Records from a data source
++++++++++

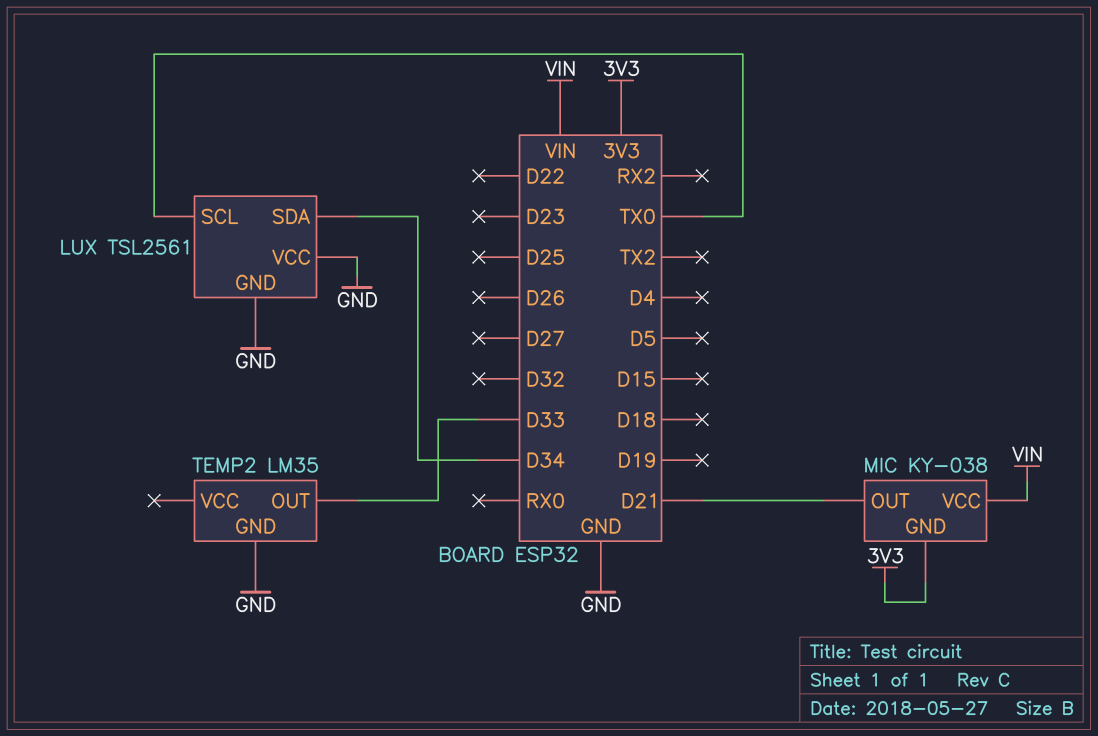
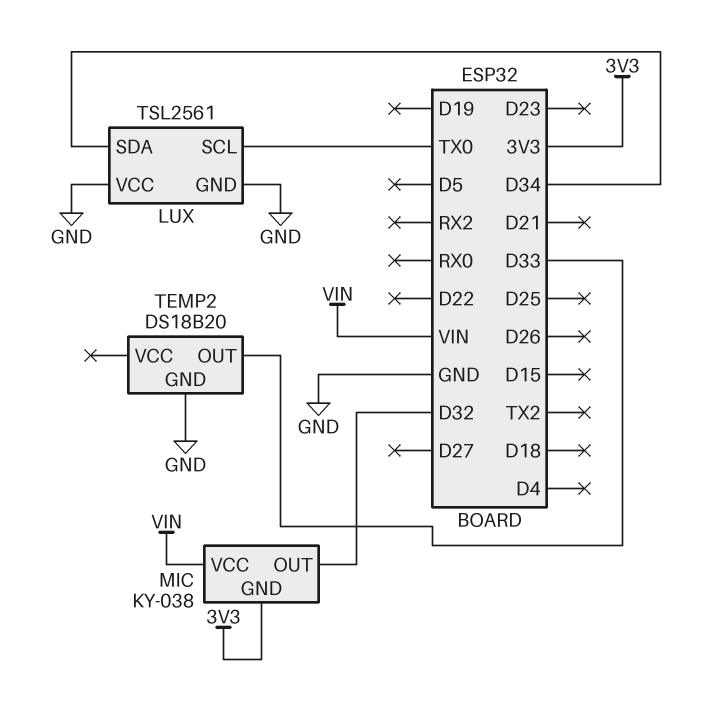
MIC pin OUT: D21 -> D32
TEMP2: LM35 -> DS18B20

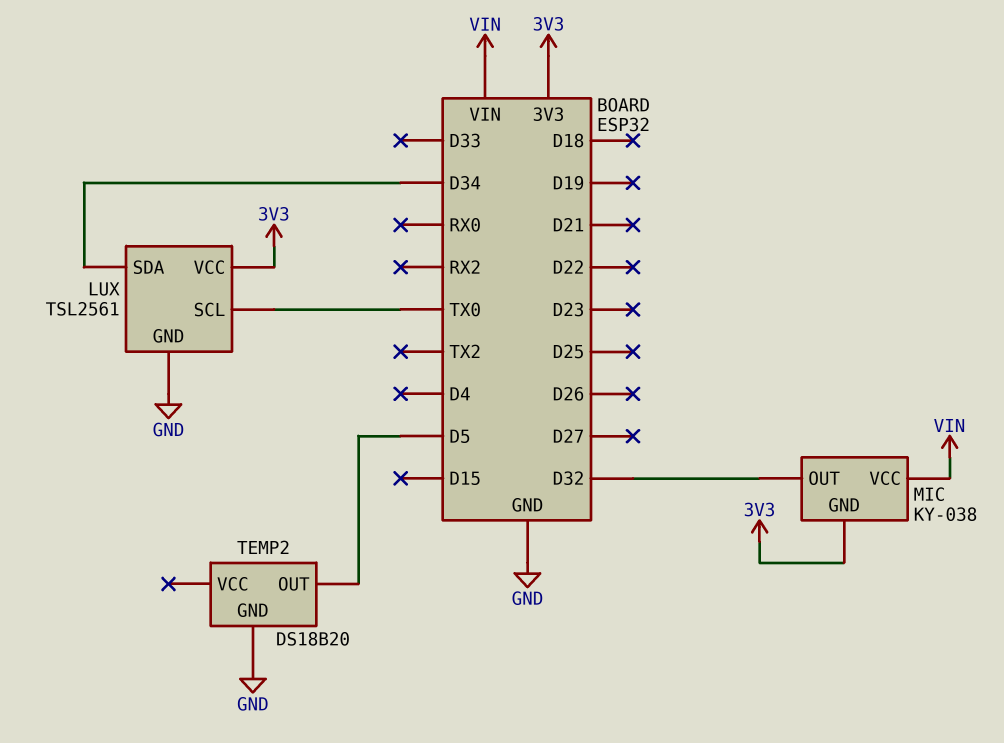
LUX pin VCC: GND -> 3V3
TEMP2 pin OUT: D33 -> D5

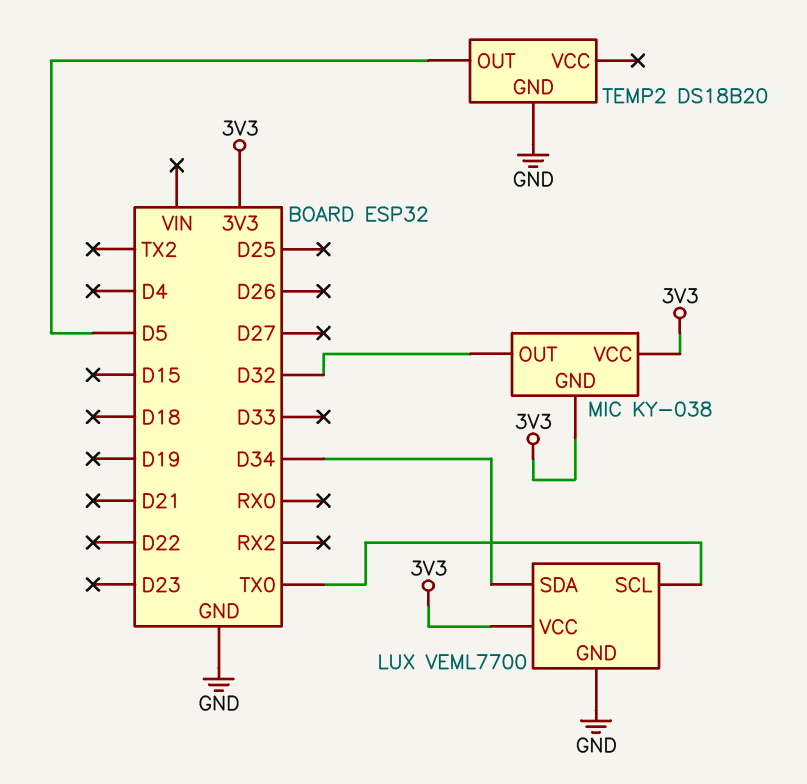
LUX: TSL2561 -> VEML7700
MIC pin VCC: VIN -> 3V3

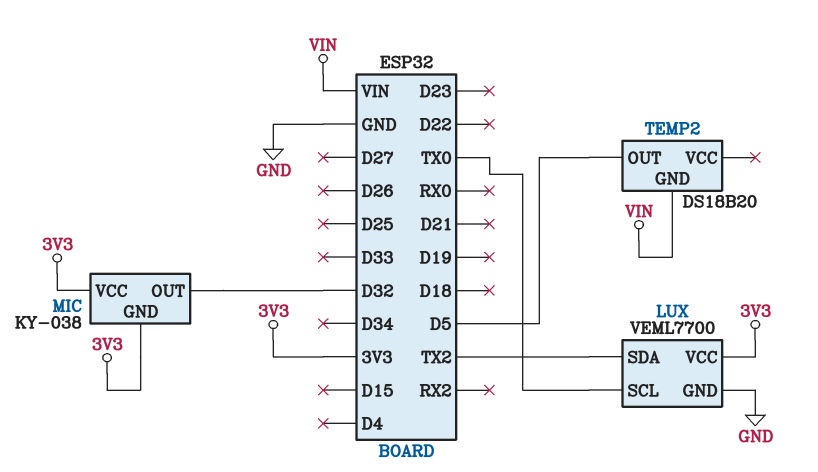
LUX pin SDA: D34 -> TX2
TEMP2 pin GND: GND -> VIN

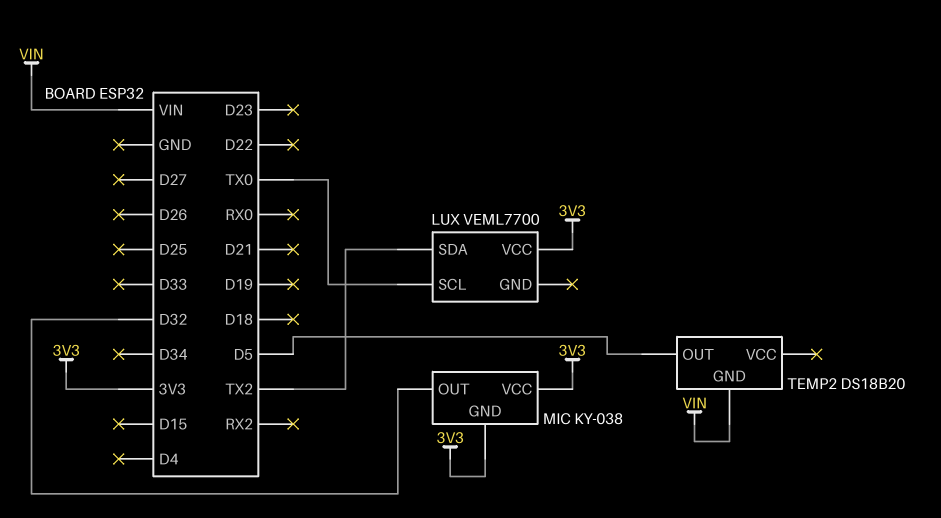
LUX pin GND: GND -> none

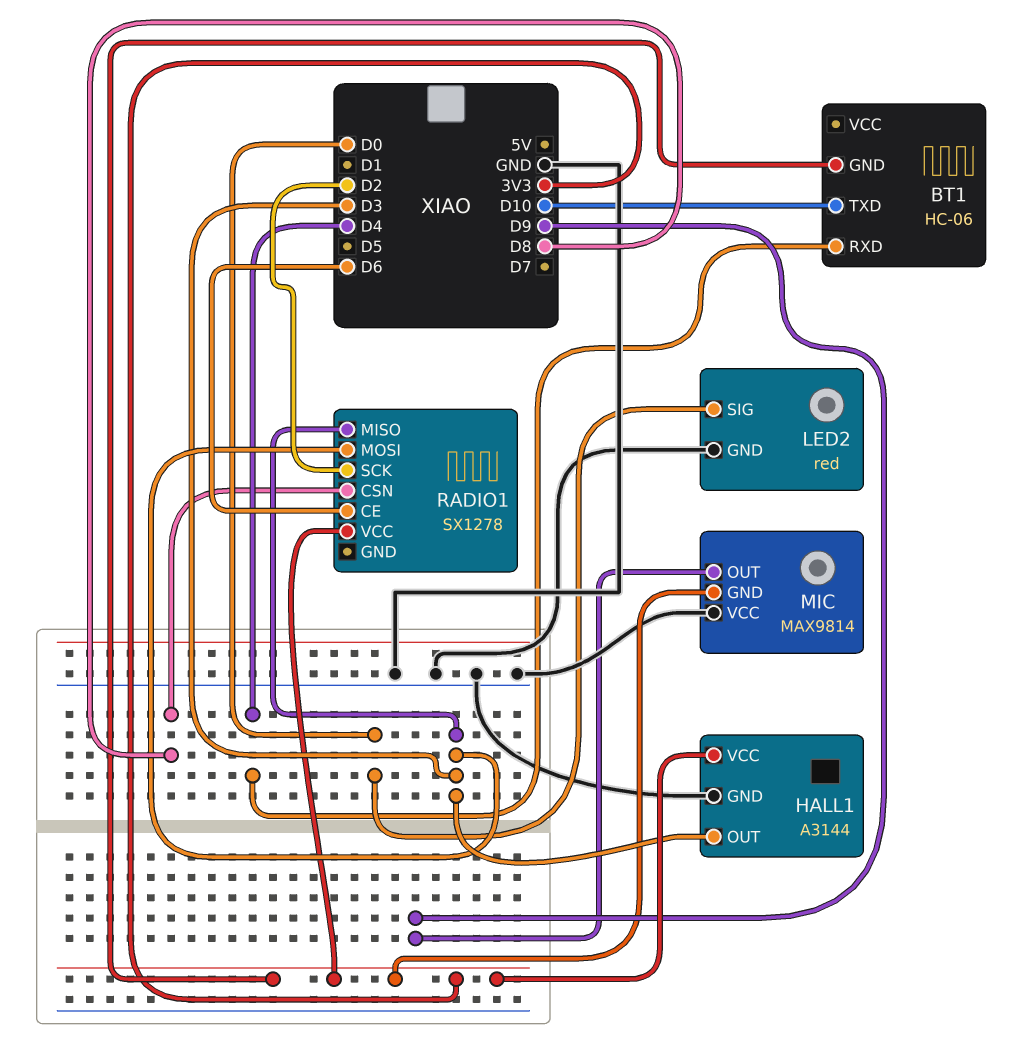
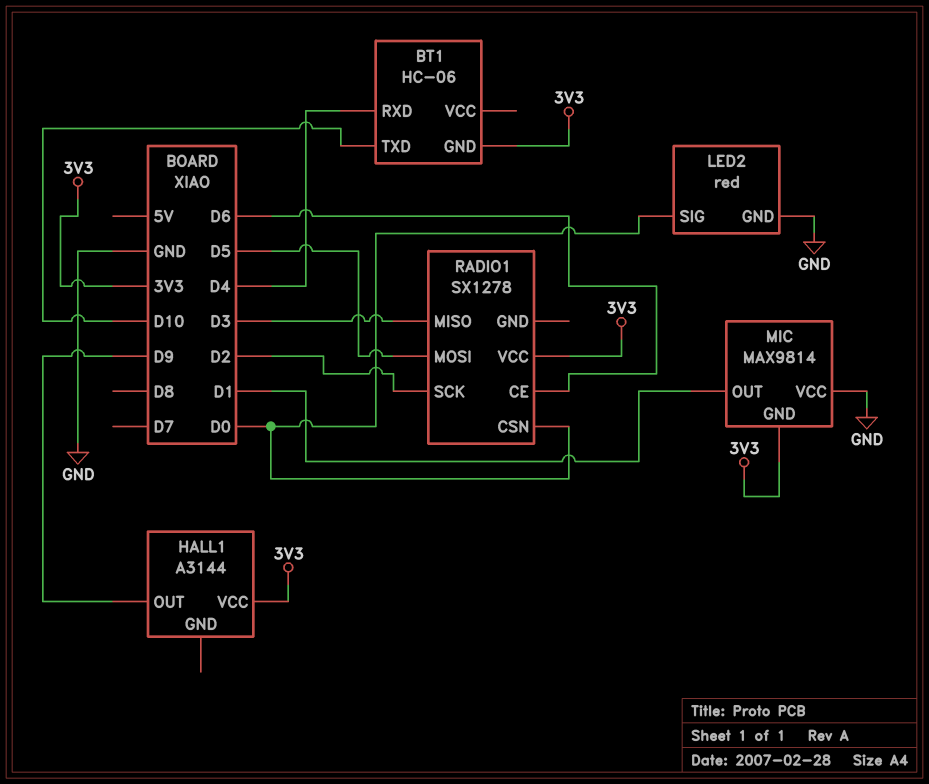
HALL1 pin GND: GND -> none
HALL1 pin OUT: D3 -> D9
MIC pin OUT: D9 -> D1
RADIO1 pin CSN: D8 -> D0
RADIO1 pin MOSI: D3 -> D5

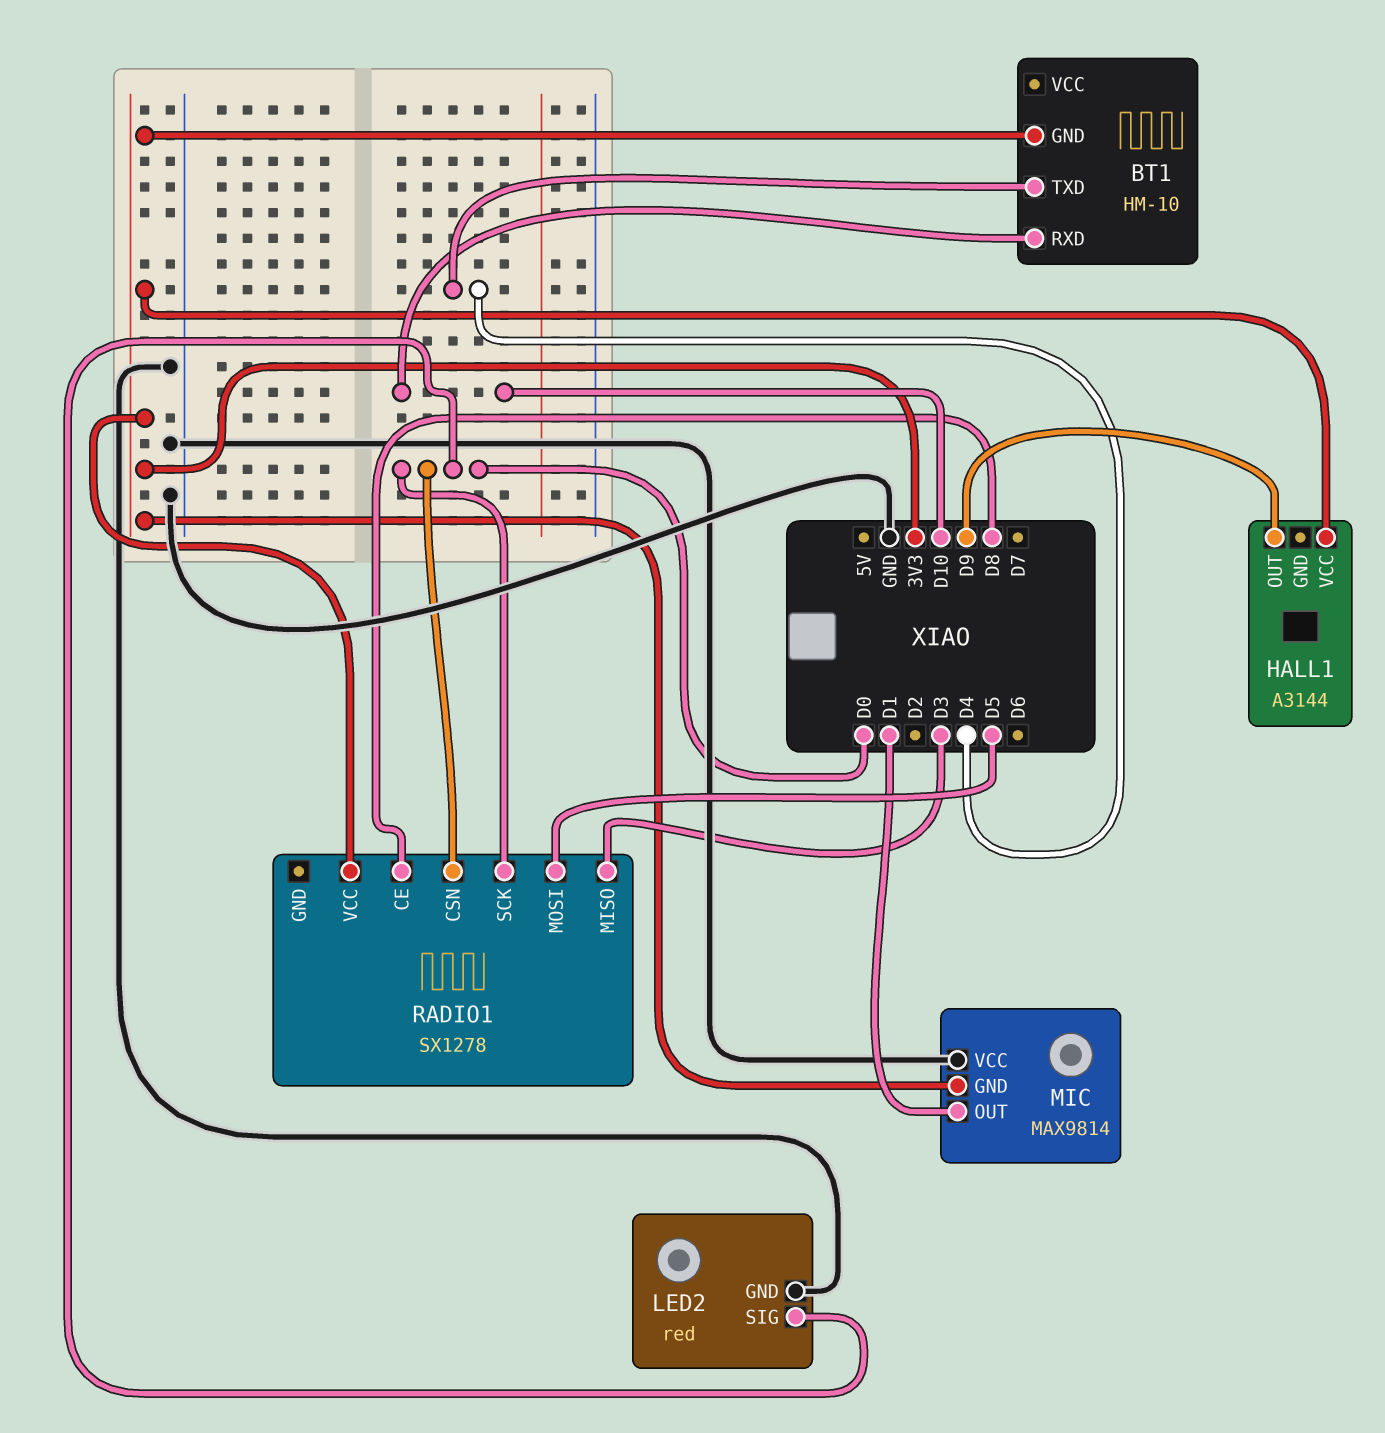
BT1: HC-06 -> HM-10
BT1 pin RXD: D4 -> D10
BT1 pin TXD: D10 -> D4
RADIO1 pin CE: D6 -> D8
RADIO1 pin SCK: D2 -> D0

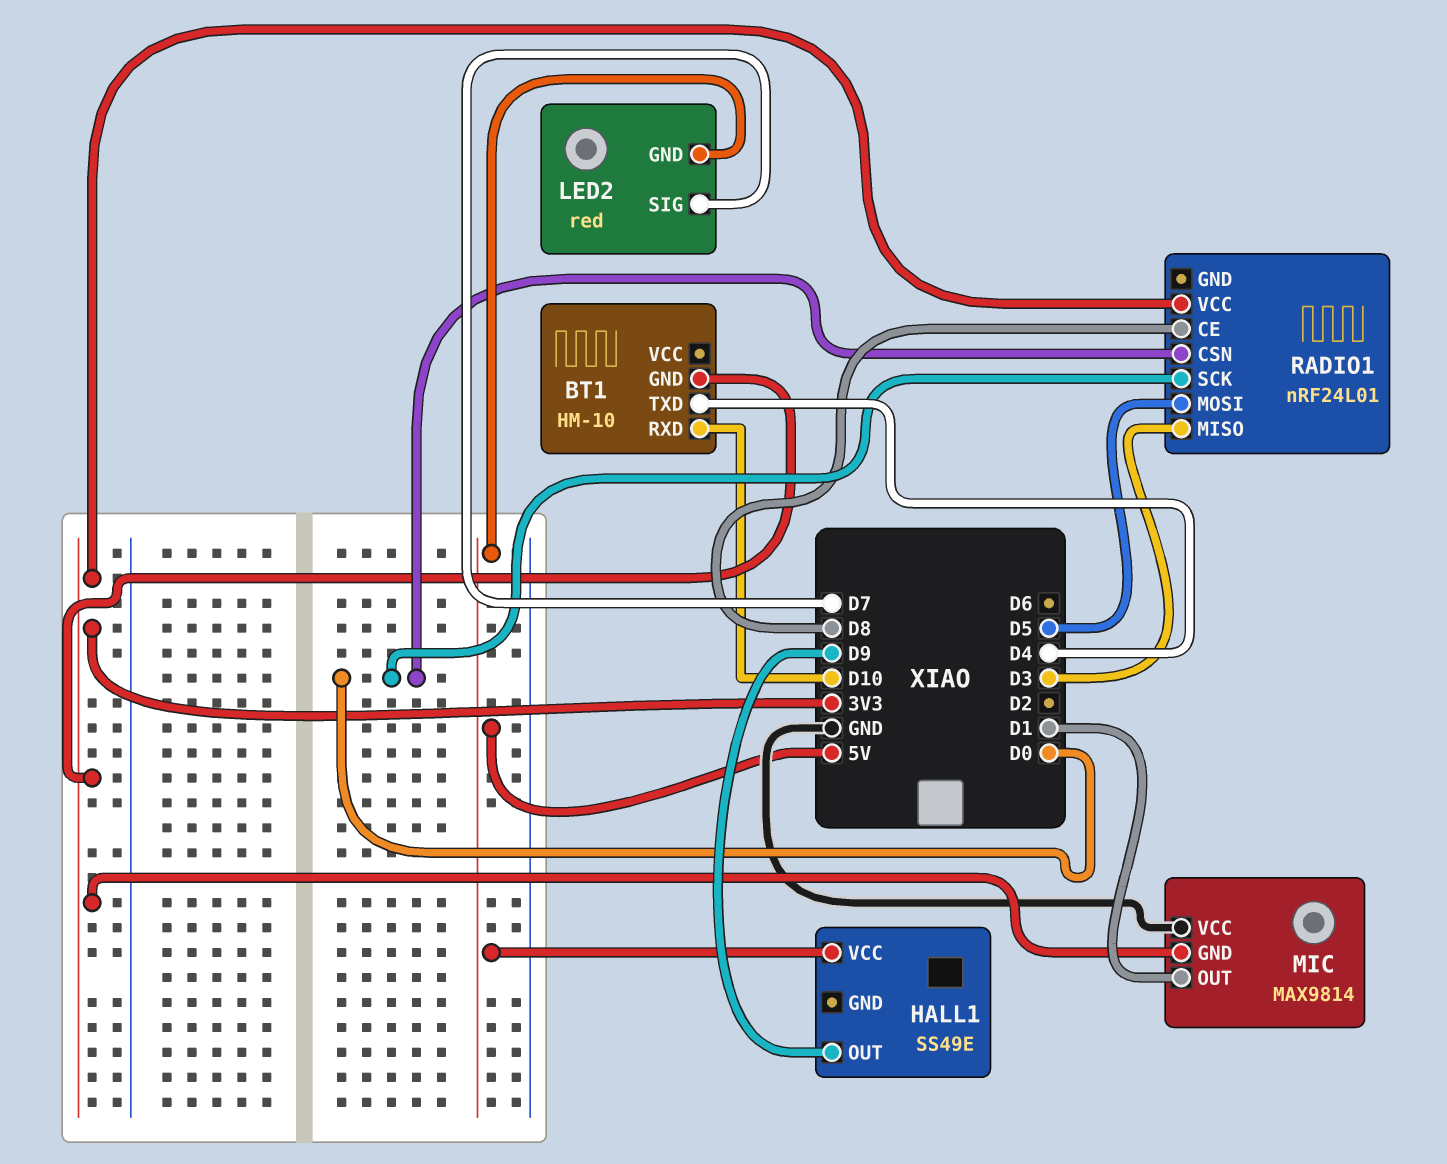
HALL1: A3144 -> SS49E
HALL1 pin VCC: 3V3 -> 5V
LED2 pin GND: GND -> 5V
LED2 pin SIG: D0 -> D7
RADIO1: SX1278 -> nRF24L01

++++++++++

Exercise details: The answer should be all lines from the entries above that hold the word "none".

Result below:
LUX pin GND: GND -> none
HALL1 pin GND: GND -> none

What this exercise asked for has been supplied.